● **Excerpted data**:
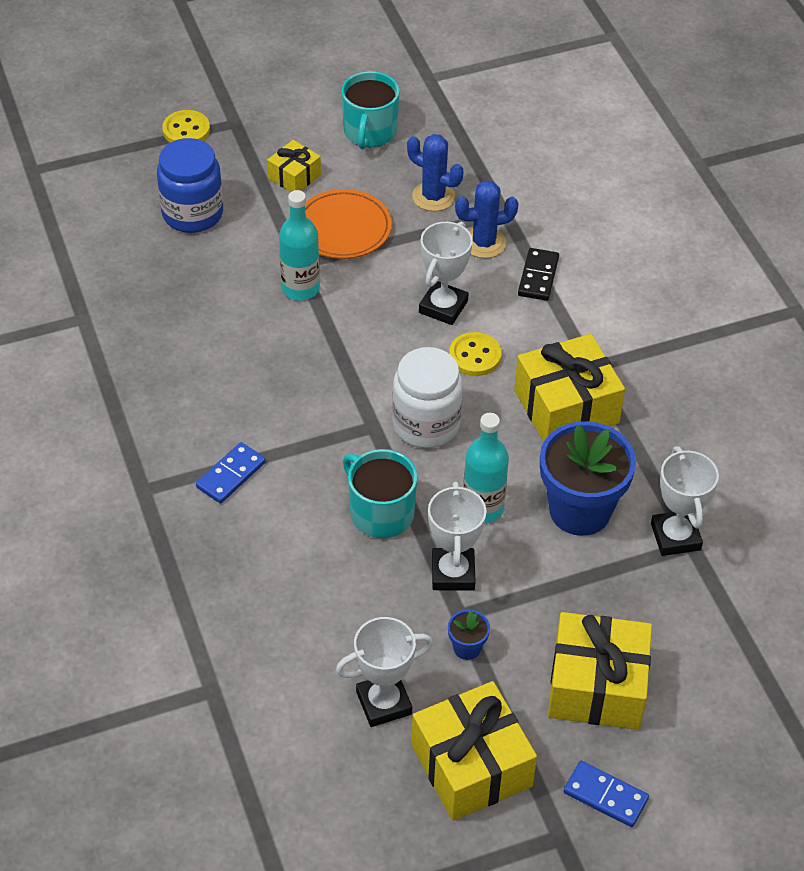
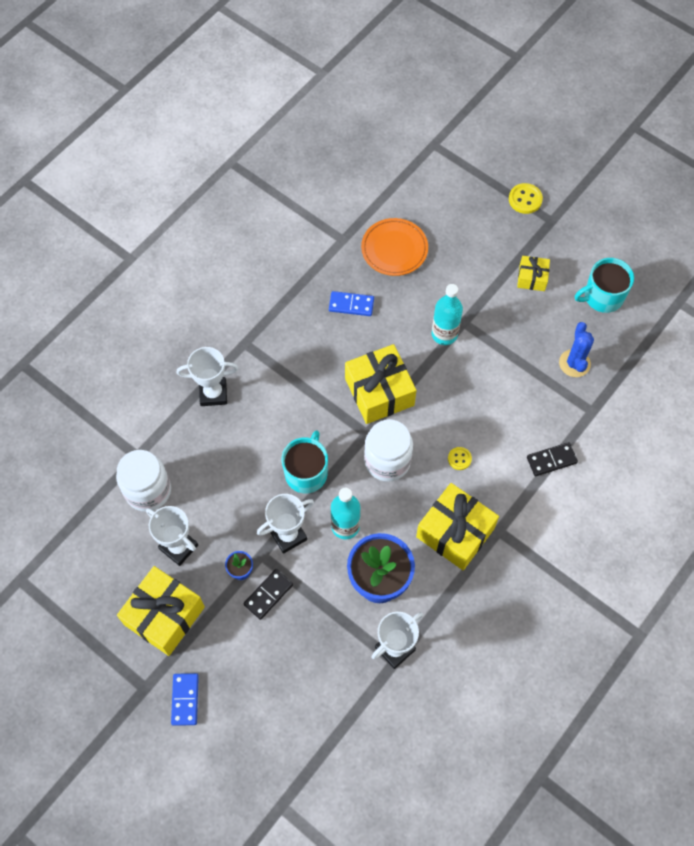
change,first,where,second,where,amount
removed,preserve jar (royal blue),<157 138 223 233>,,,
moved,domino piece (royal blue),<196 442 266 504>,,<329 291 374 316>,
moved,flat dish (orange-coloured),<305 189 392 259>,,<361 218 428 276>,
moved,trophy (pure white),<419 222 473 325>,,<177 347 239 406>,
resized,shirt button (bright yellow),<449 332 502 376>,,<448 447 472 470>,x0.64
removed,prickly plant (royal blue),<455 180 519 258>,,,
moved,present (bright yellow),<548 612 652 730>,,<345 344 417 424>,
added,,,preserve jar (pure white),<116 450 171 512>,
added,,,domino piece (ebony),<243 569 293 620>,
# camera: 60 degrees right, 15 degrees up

● **Exercise details**: Within the data above, find the lines that contain the word "blue" and copy each of them.

● **Answer section**:
removed,preserve jar (royal blue),<157 138 223 233>,,,
moved,domino piece (royal blue),<196 442 266 504>,,<329 291 374 316>,
removed,prickly plant (royal blue),<455 180 519 258>,,,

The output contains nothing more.